Could you write out exactly the lines from the one that contains "(138, 497) = (189, 564): green" through the last line of the listing below, both included and nothing more?

(INFORMATION SHOWN Opens)

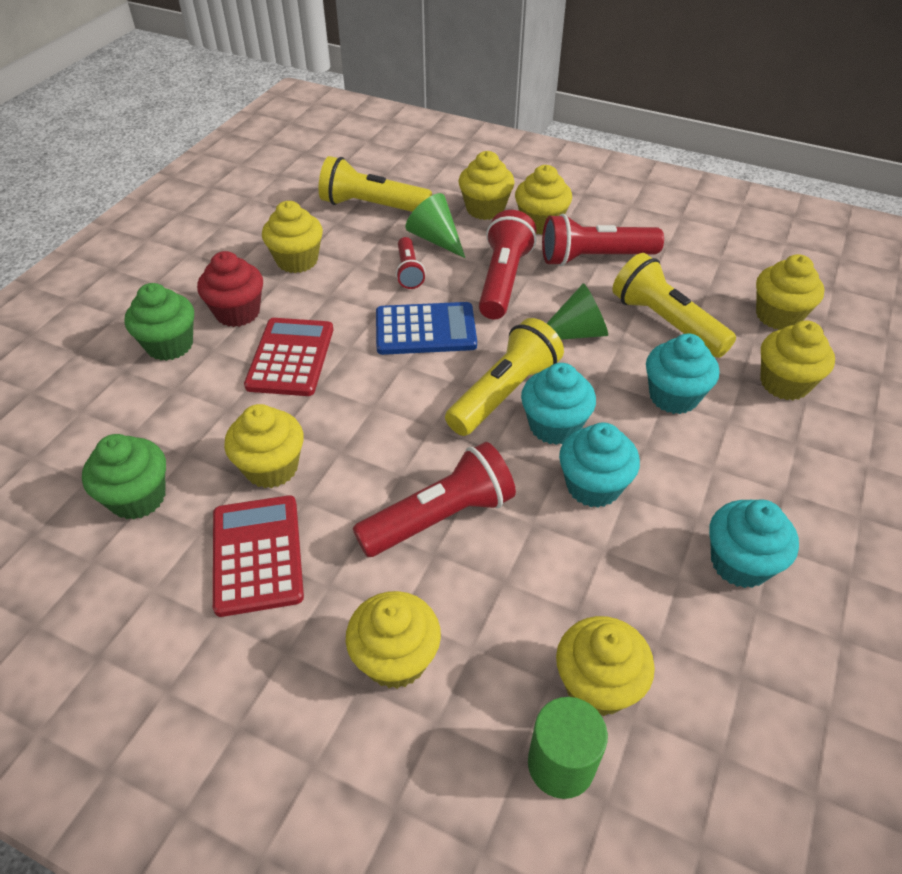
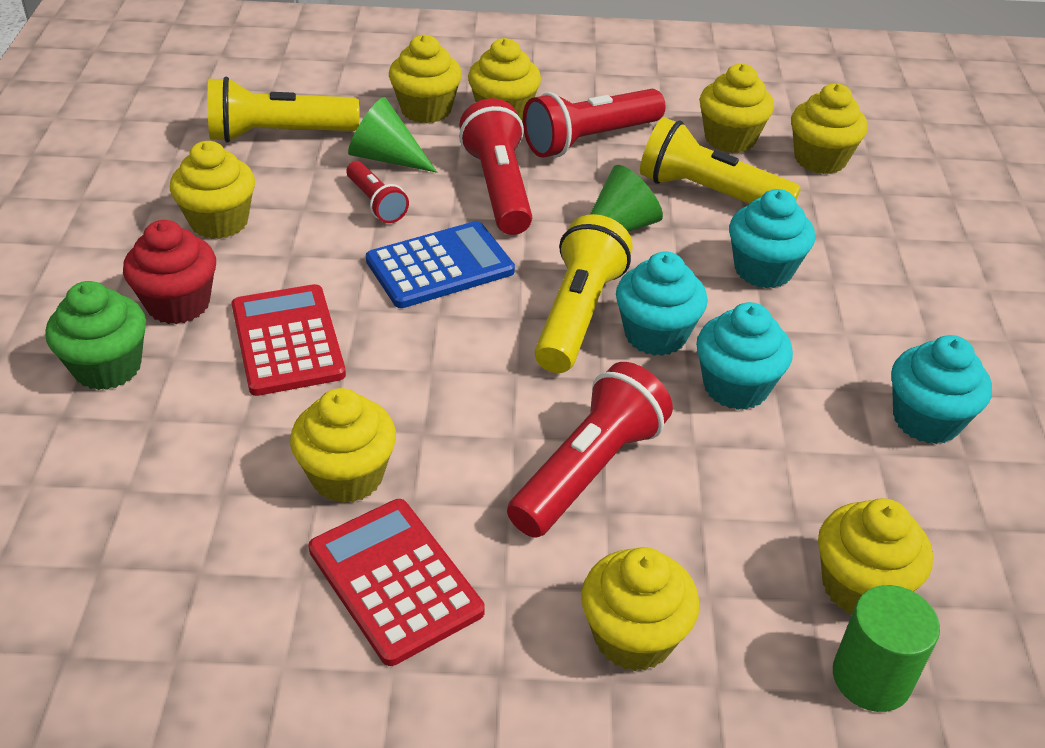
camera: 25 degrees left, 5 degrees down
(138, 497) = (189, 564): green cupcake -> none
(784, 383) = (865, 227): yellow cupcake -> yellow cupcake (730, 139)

(INFORMATION SHOWN Closes)

### FINAL ANSWER
(138, 497) = (189, 564): green cupcake -> none
(784, 383) = (865, 227): yellow cupcake -> yellow cupcake (730, 139)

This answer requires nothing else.